▶ _SOURCE DATA_:
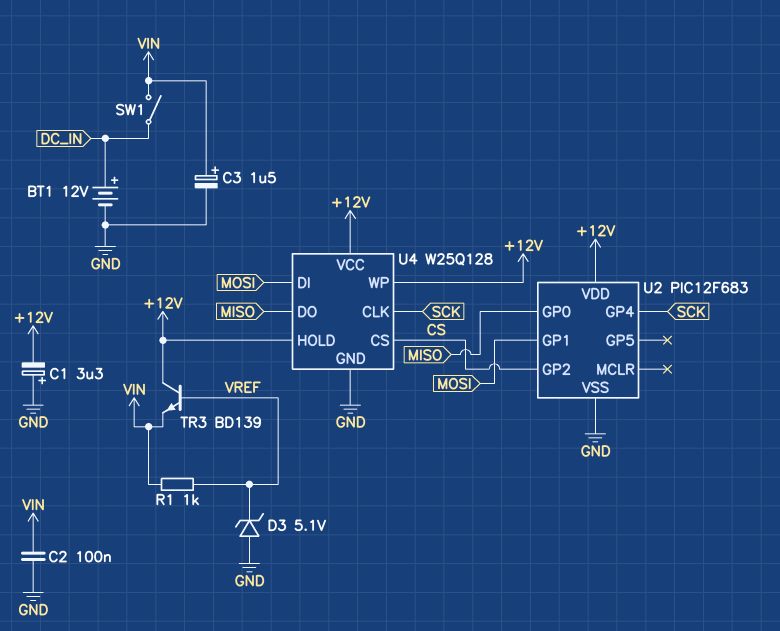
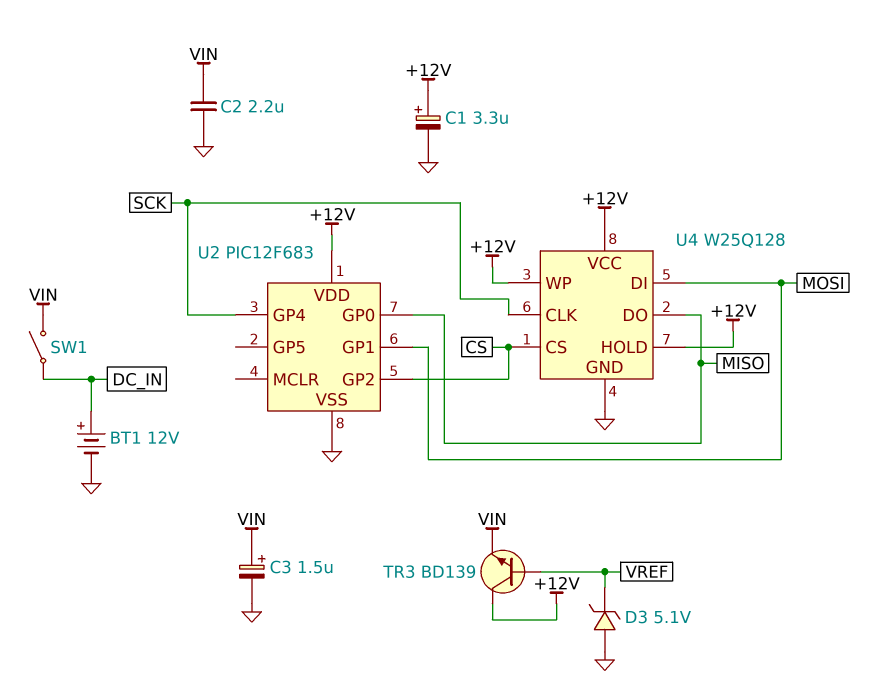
C1: 3.3uF (plus GND, minus +12V) -> 3.3uF (plus +12V, minus GND)
C2: 100nF (GND, VIN) -> 2.2uF (GND, VIN)
R1: 1k (VIN, VREF) -> none

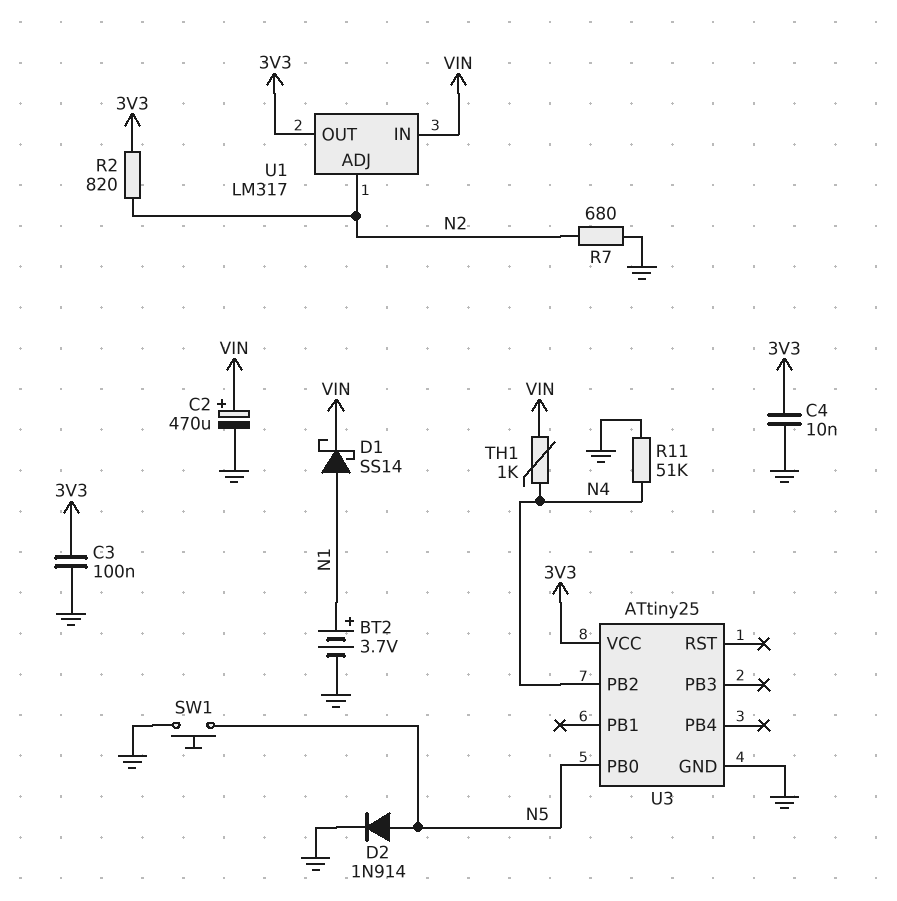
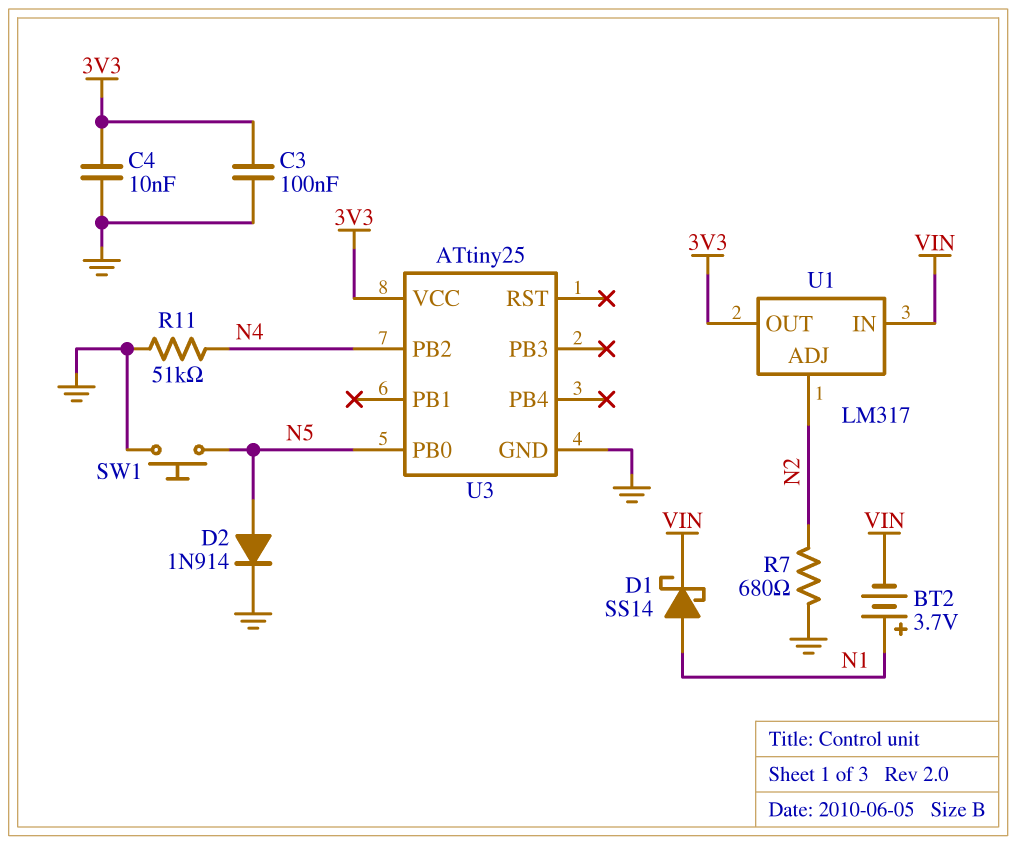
BT2: 3.7V (plus N1, minus GND) -> 3.7V (plus N1, minus VIN)
C2: 470uF (plus VIN, minus GND) -> none
R2: 820 (3V3, N2) -> none
TH1: 1k (N4, VIN) -> none

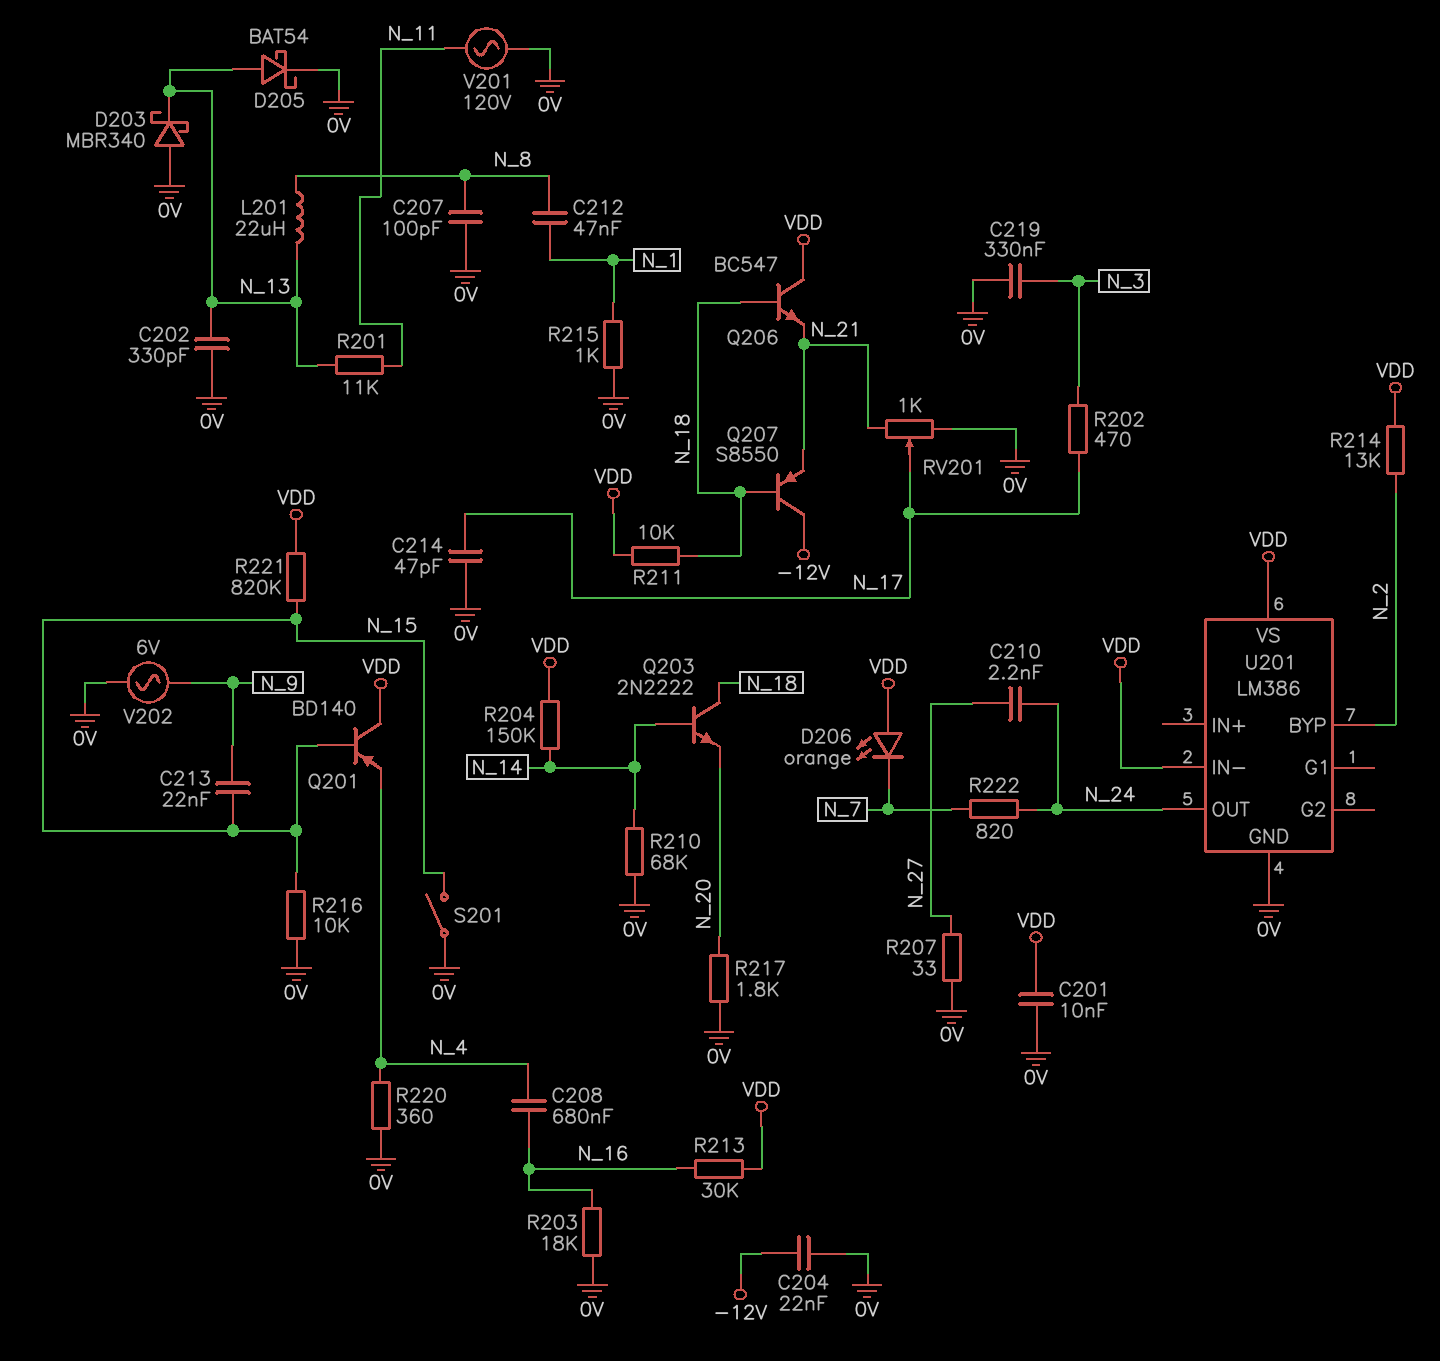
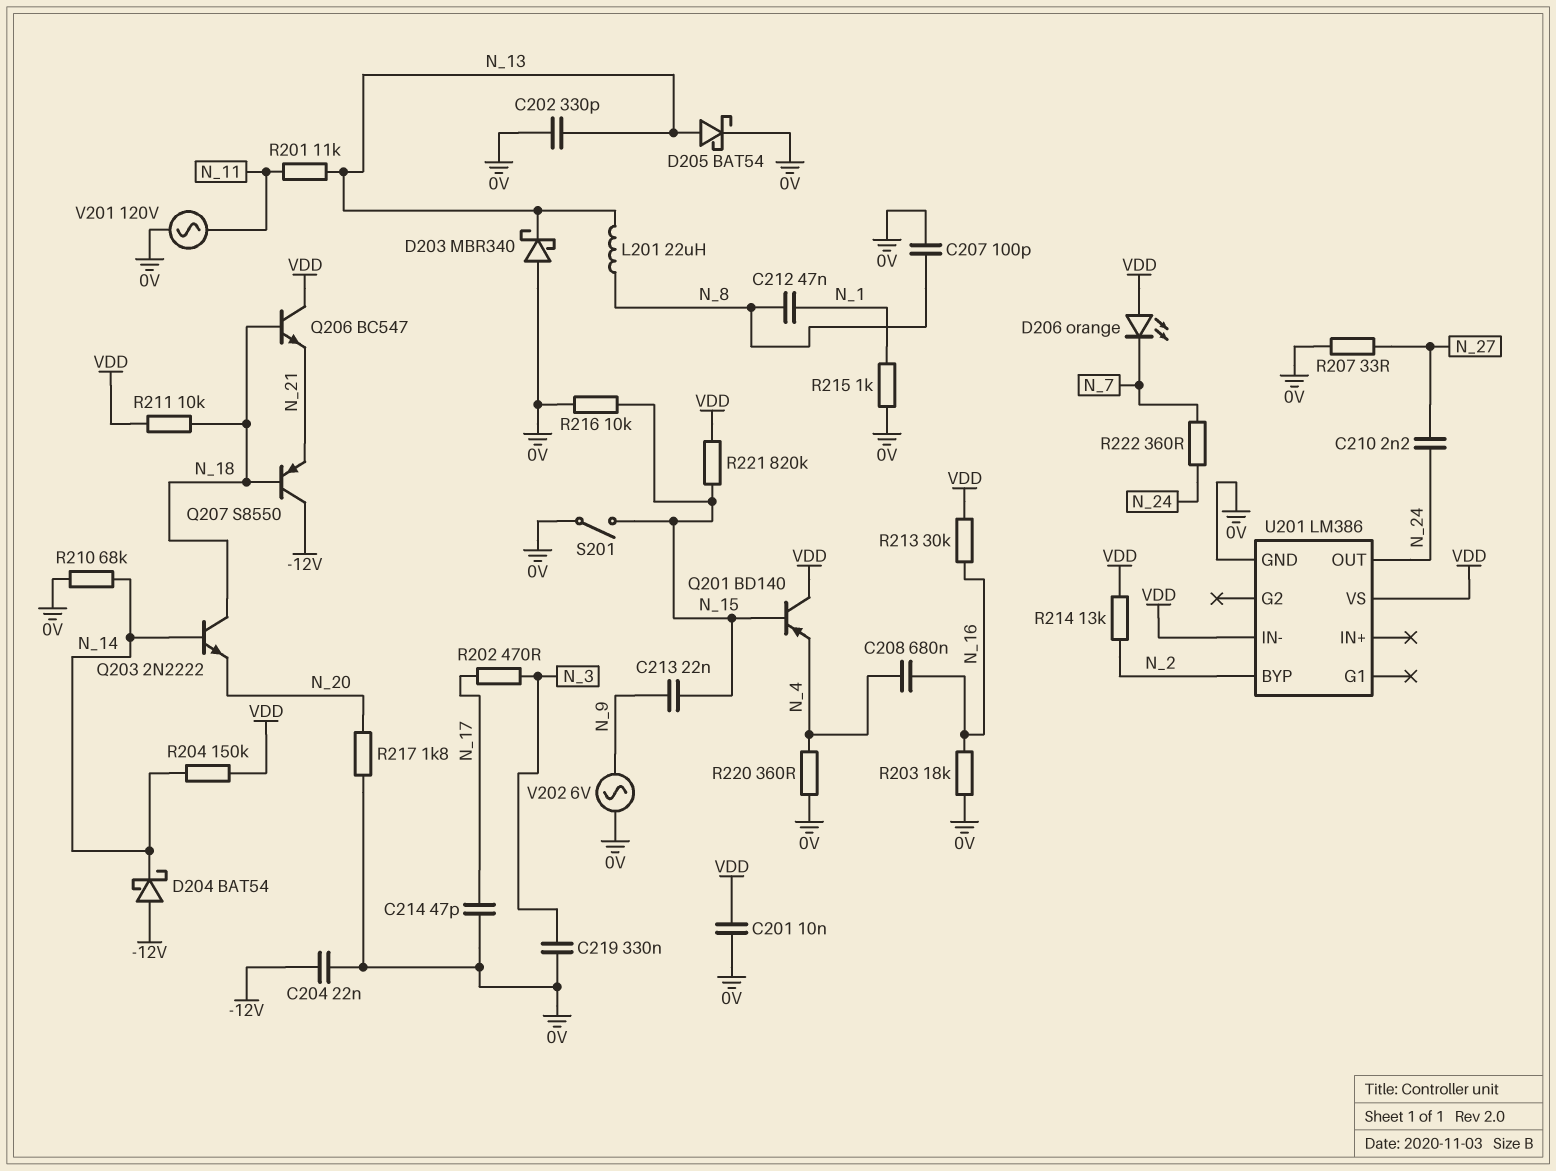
D204: none -> schottky BAT54 (A -12V, K N_14)
R222: 820 (N_7, N_24) -> 360 (N_7, N_24)
RV201: 1k (0V, N_21, wiper N_17) -> none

▶ _WHAT TO PRODUCE_:
All of the data above should be transcribed verbatim, with pictures omitted.

▶ _WRITTEN RESPONSE_:
C1: 3.3uF (plus GND, minus +12V) -> 3.3uF (plus +12V, minus GND)
C2: 100nF (GND, VIN) -> 2.2uF (GND, VIN)
R1: 1k (VIN, VREF) -> none

BT2: 3.7V (plus N1, minus GND) -> 3.7V (plus N1, minus VIN)
C2: 470uF (plus VIN, minus GND) -> none
R2: 820 (3V3, N2) -> none
TH1: 1k (N4, VIN) -> none

D204: none -> schottky BAT54 (A -12V, K N_14)
R222: 820 (N_7, N_24) -> 360 (N_7, N_24)
RV201: 1k (0V, N_21, wiper N_17) -> none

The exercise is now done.